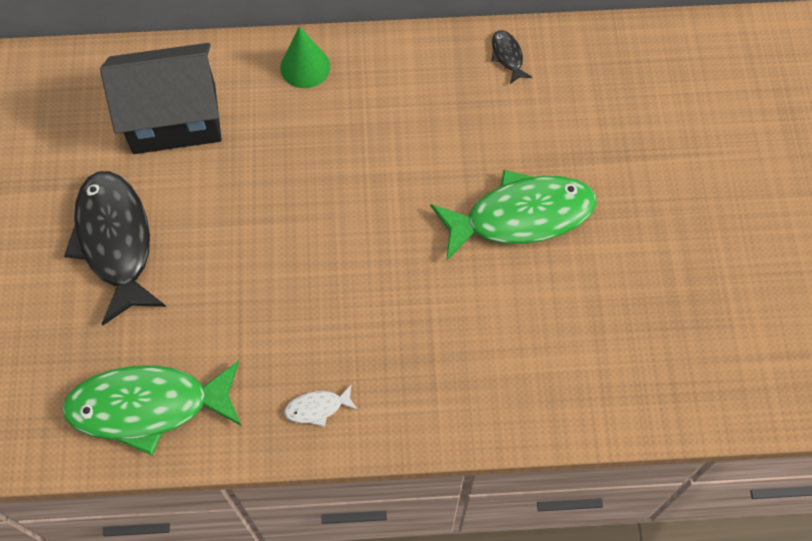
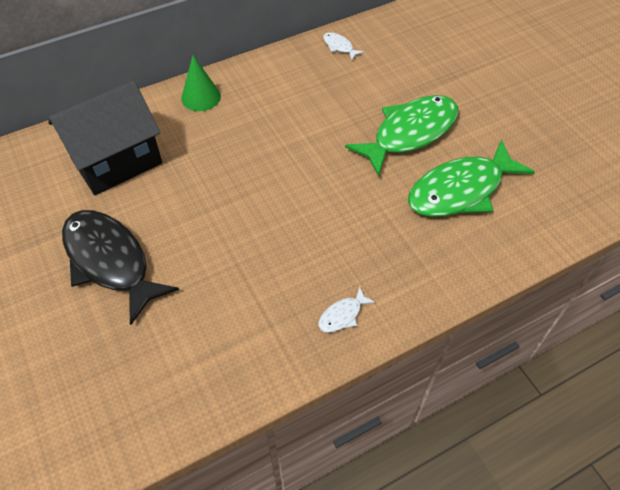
camera: 25 degrees left, 10 degrees down
(148, 406) = (201, 373): green fish -> green fish (460, 190)
(507, 56) = (339, 47): black fish -> white fish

Work task: Nothing but an exact transcription of the material, without pictures, should be returned.

Your solution:
camera: 25 degrees left, 10 degrees down
(148, 406) = (201, 373): green fish -> green fish (460, 190)
(507, 56) = (339, 47): black fish -> white fish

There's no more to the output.